What you should do:
Exactly those lines from the one with "JOY: HW-504 -> PS2" through the end of the listing below must be returned, and nothing else.

Supplied records:

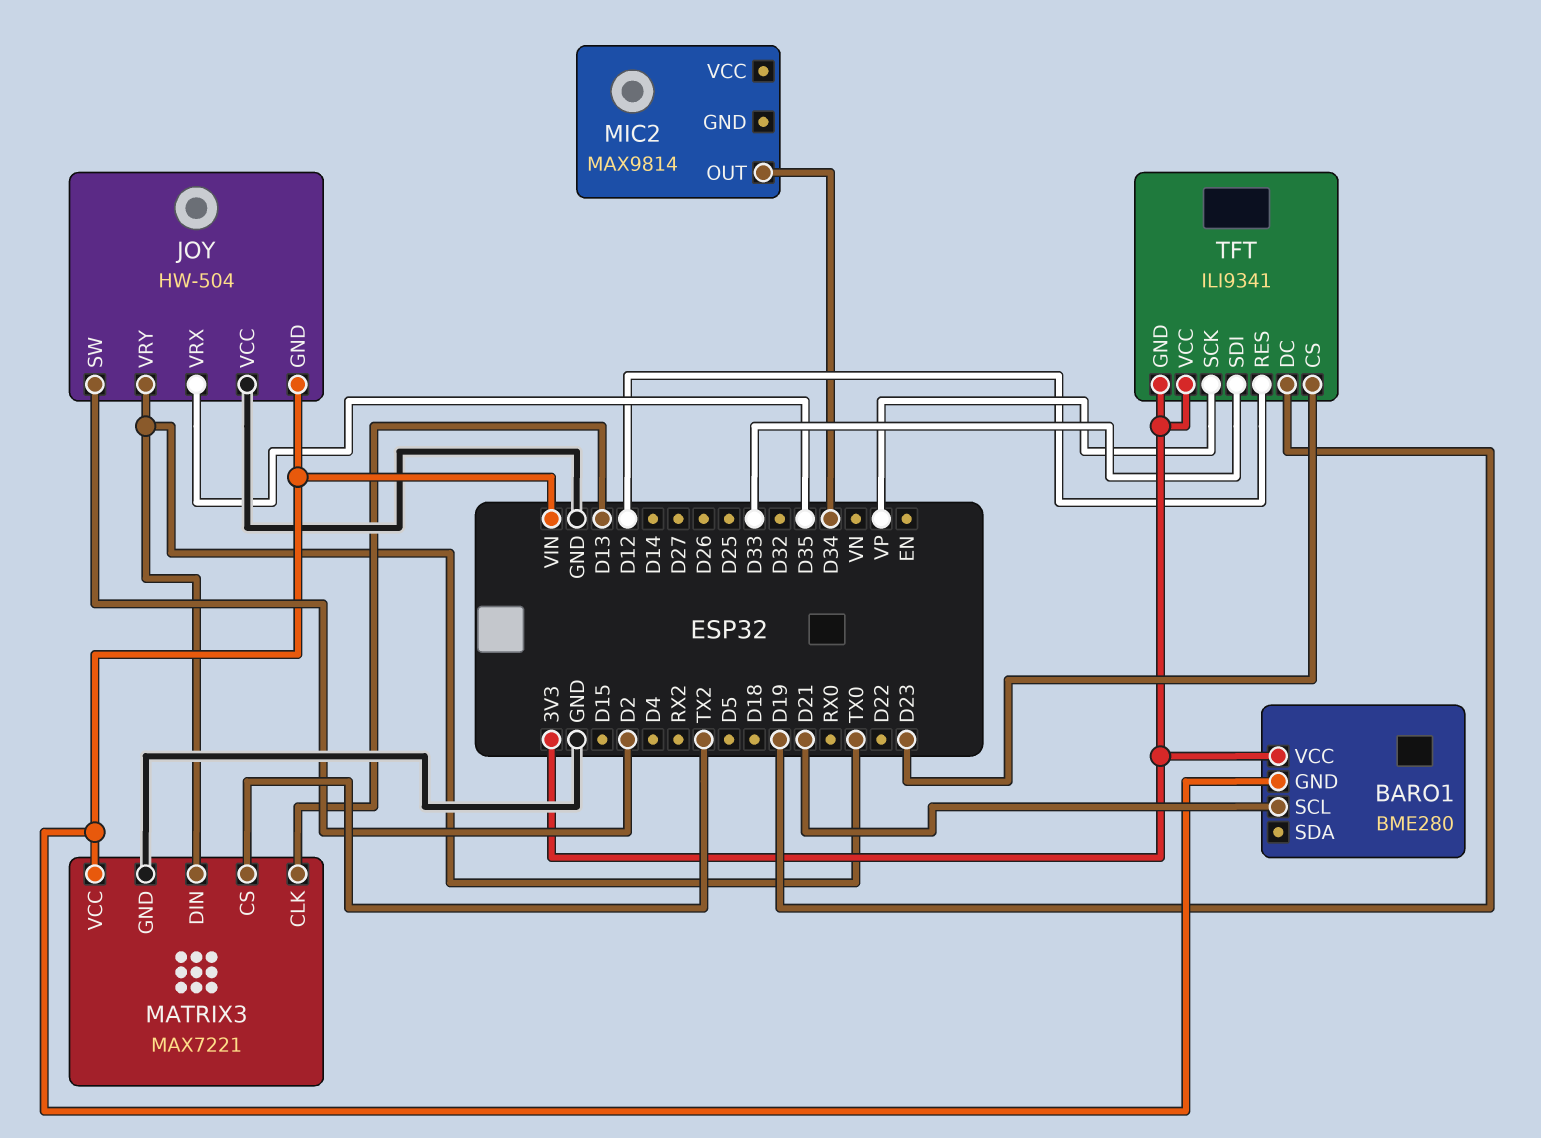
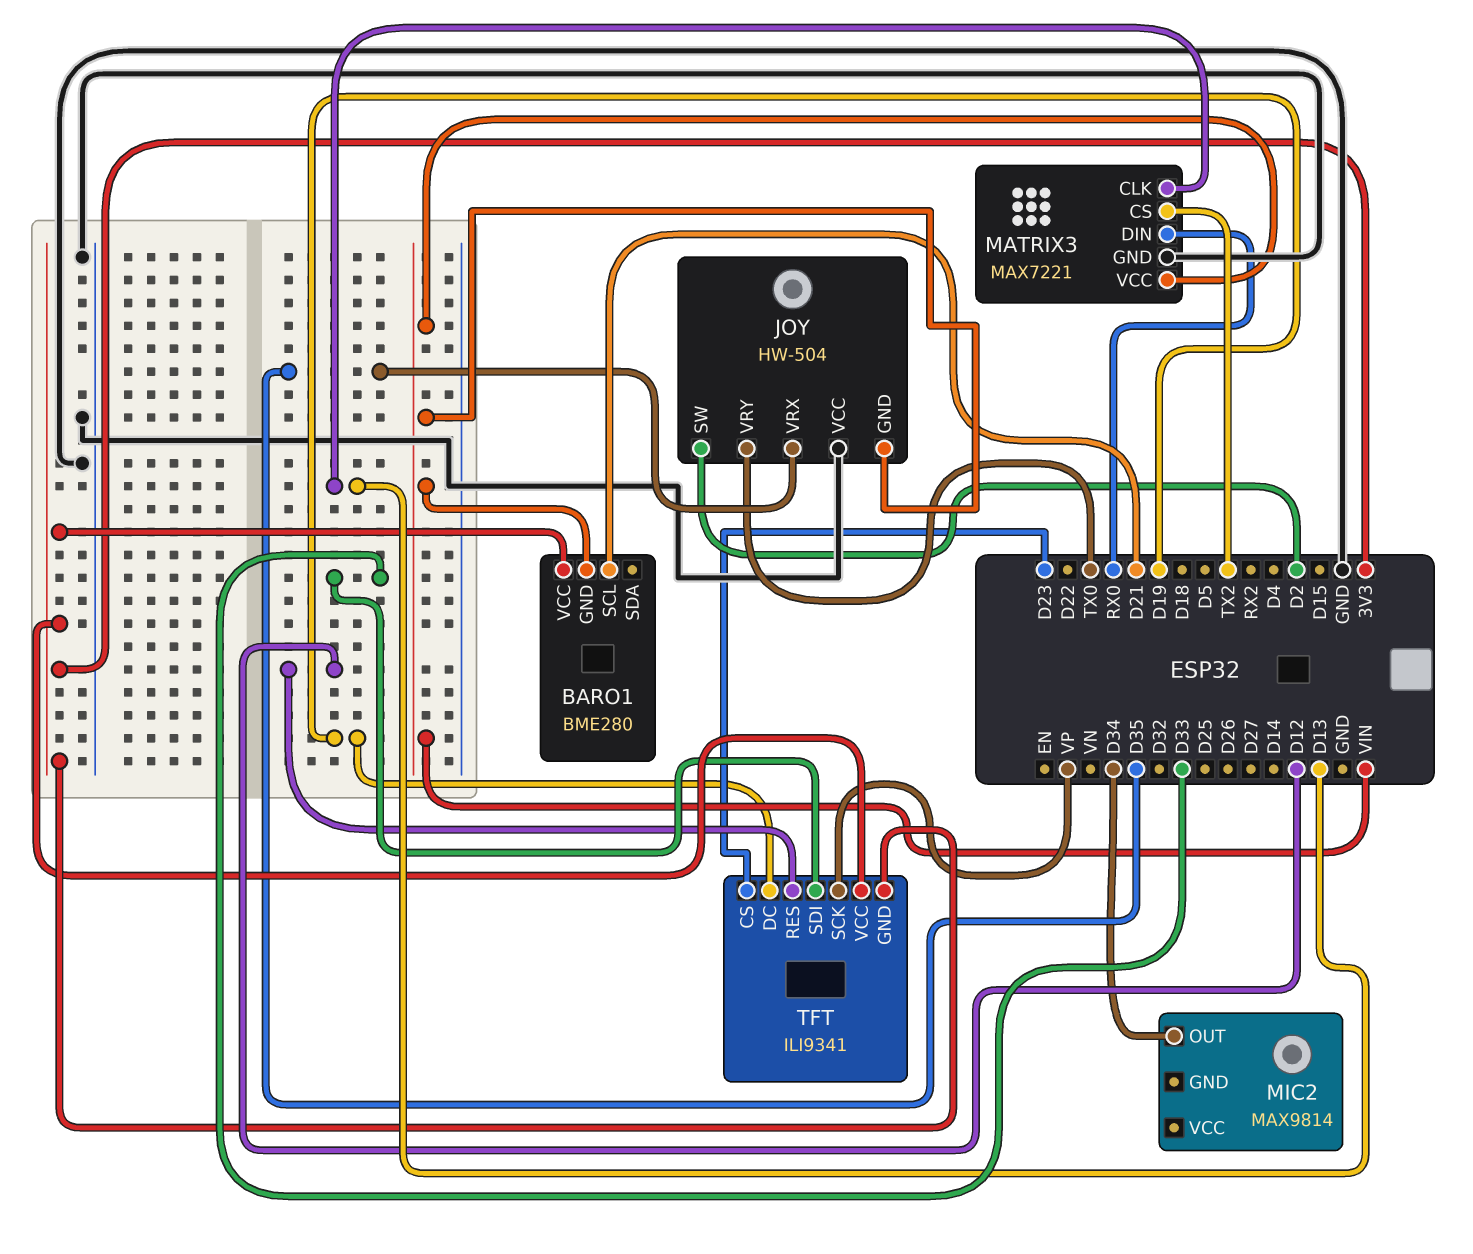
MATRIX3 pin DIN: TX0 -> RX0

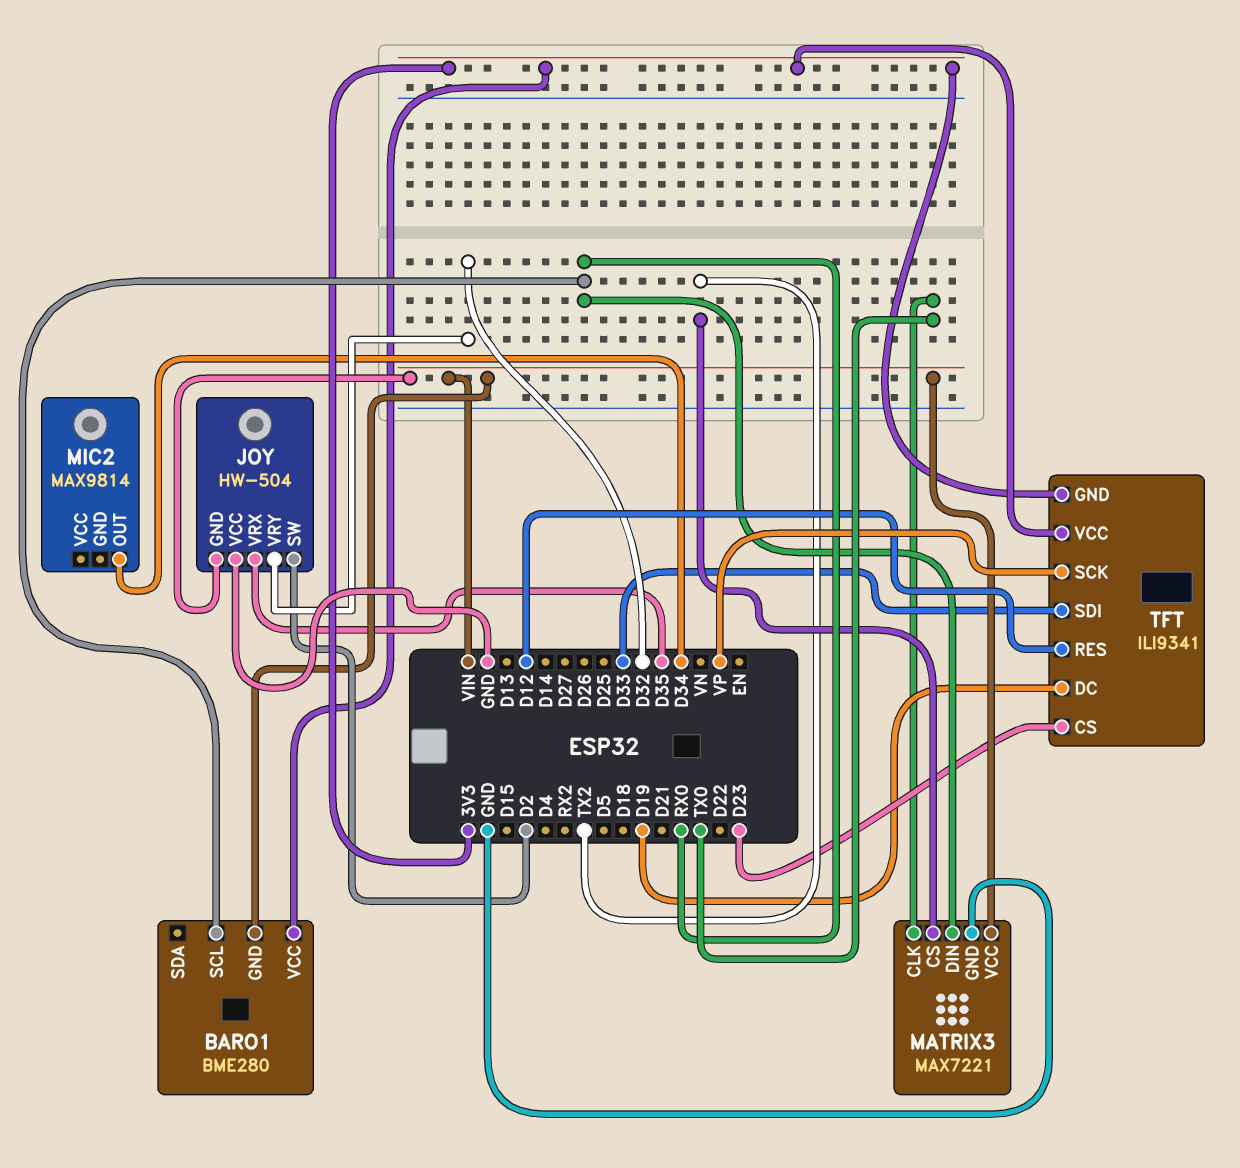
BARO1 pin SCL: D21 -> RX0
JOY pin VRY: TX0 -> D32
MATRIX3 pin CLK: D13 -> TX0

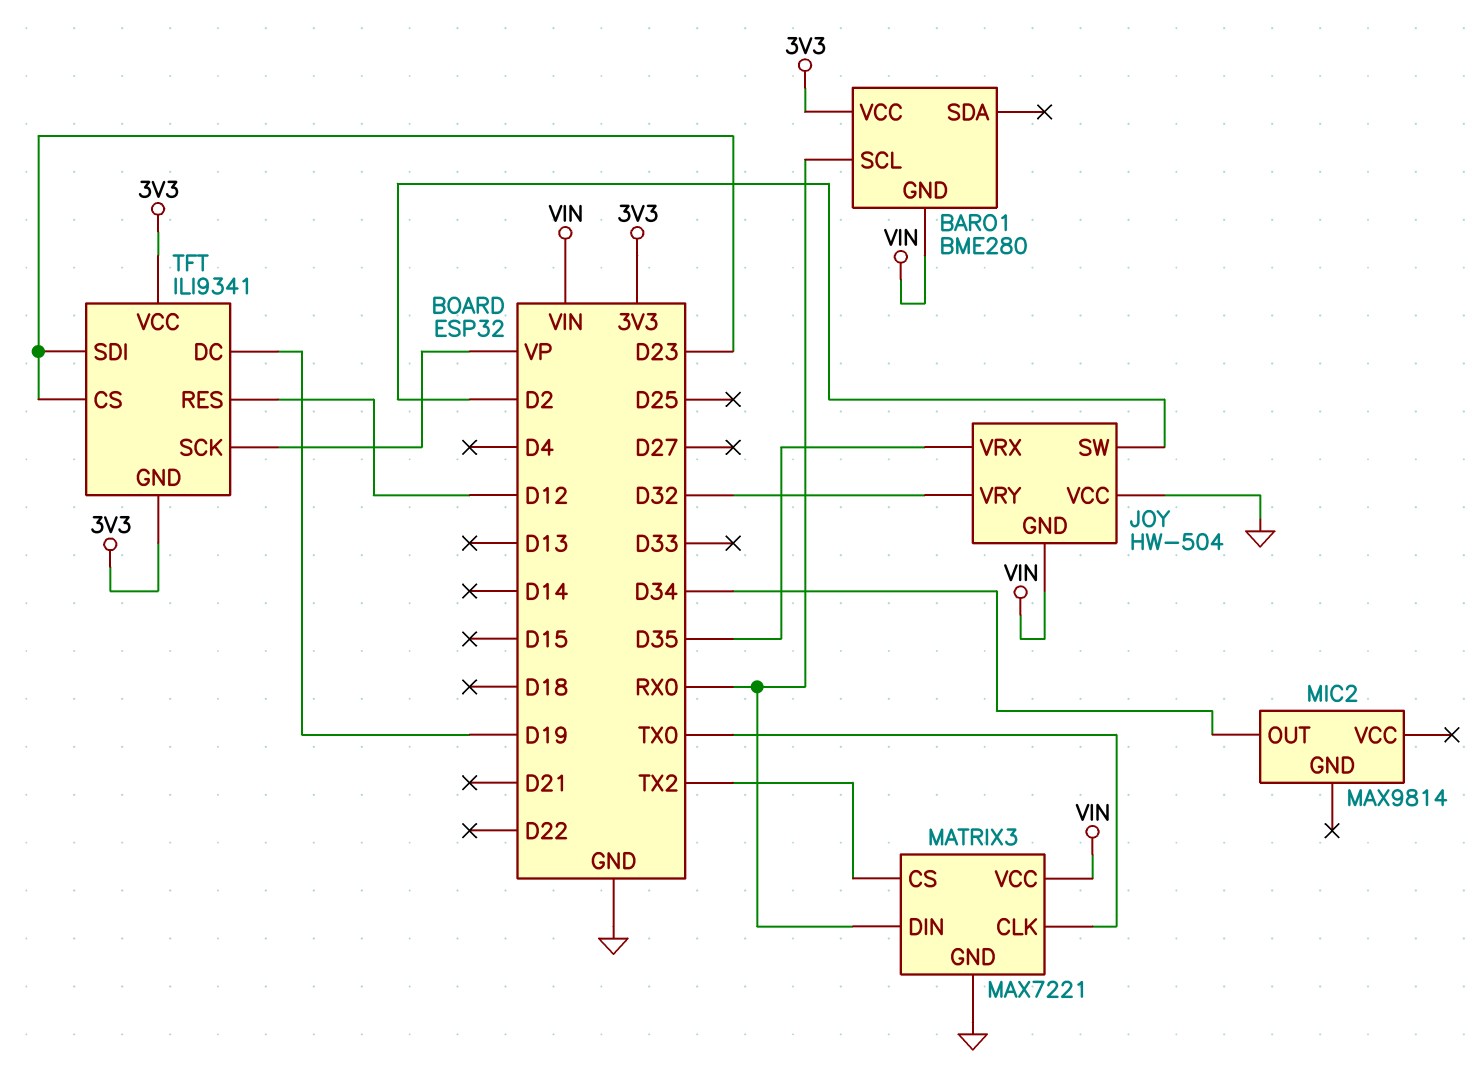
TFT pin SDI: D33 -> D23

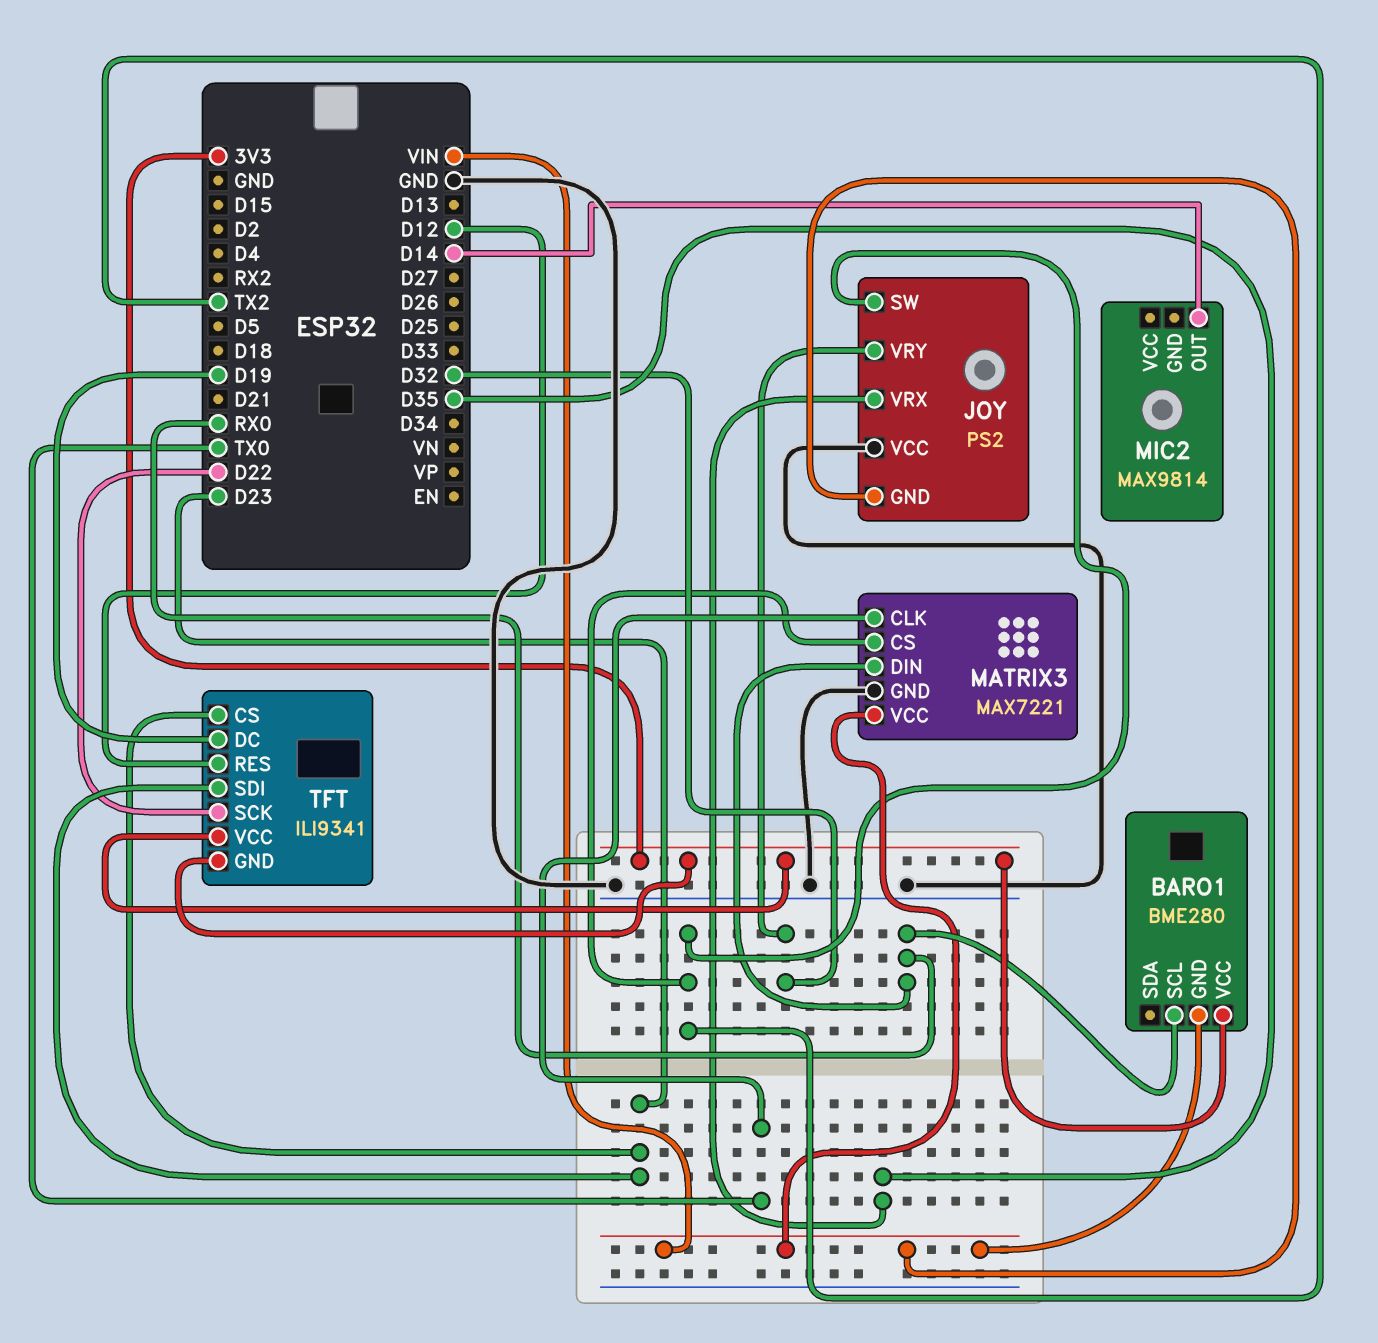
JOY: HW-504 -> PS2
JOY pin SW: D2 -> TX2
MIC2 pin OUT: D34 -> D14
TFT pin SCK: VP -> D22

Solution for this exercise:
JOY: HW-504 -> PS2
JOY pin SW: D2 -> TX2
MIC2 pin OUT: D34 -> D14
TFT pin SCK: VP -> D22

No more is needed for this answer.